» Data segment
-----

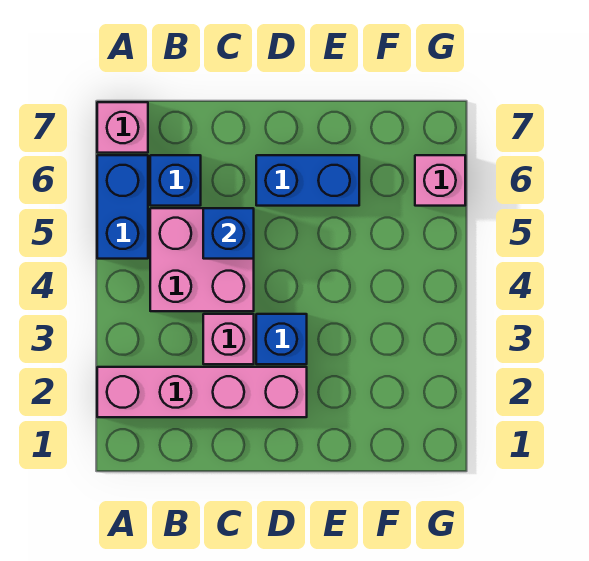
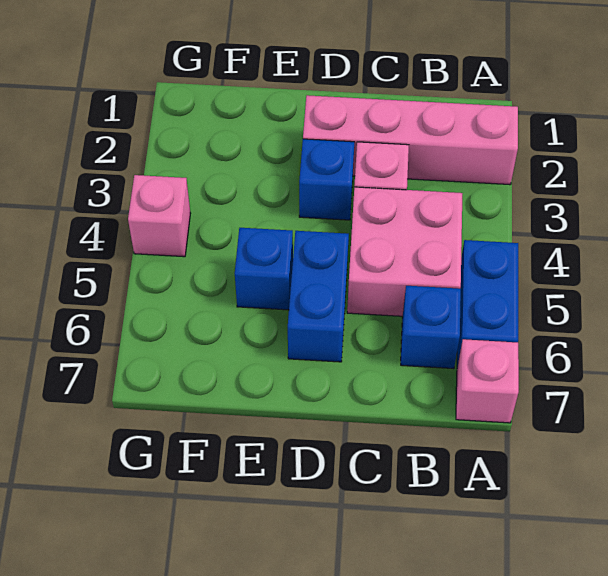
blue brick C5 level 2 -> blue brick E5 level 1
blue brick D6:E6 level 1 -> blue brick D5:D6 level 1
pink brick G6 level 1 -> pink brick G4 level 1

-----

» Work required
The data above must be given back verbatim, minus its images.

» Answer to the exercise
blue brick C5 level 2 -> blue brick E5 level 1
blue brick D6:E6 level 1 -> blue brick D5:D6 level 1
pink brick G6 level 1 -> pink brick G4 level 1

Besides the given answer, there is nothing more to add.